### Exercise requirements
Line by line, transcribe the data below exactly and pass over the images.

### Recorded information
* * *
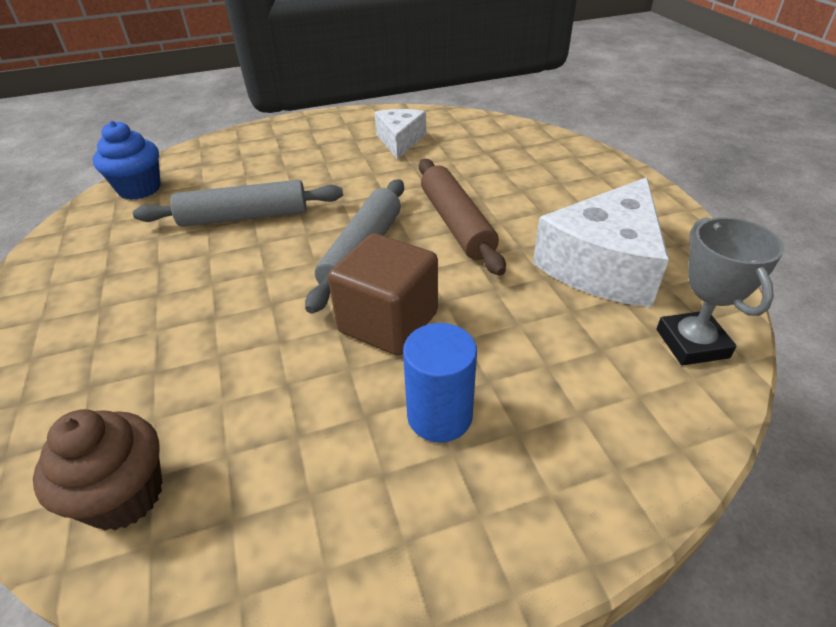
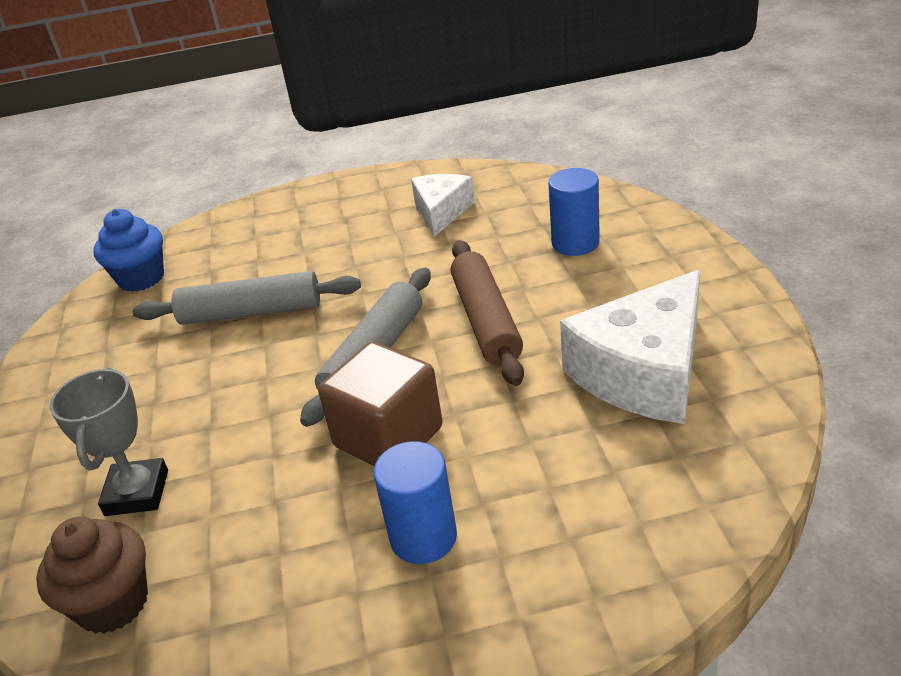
camera: 10 degrees right, 5 degrees down
(517, 165) = (575, 243): none -> blue cylinder
(691, 343) = (716, 466): grey trophy -> grey trophy (137, 493)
* * *
### Completed exercise
camera: 10 degrees right, 5 degrees down
(517, 165) = (575, 243): none -> blue cylinder
(691, 343) = (716, 466): grey trophy -> grey trophy (137, 493)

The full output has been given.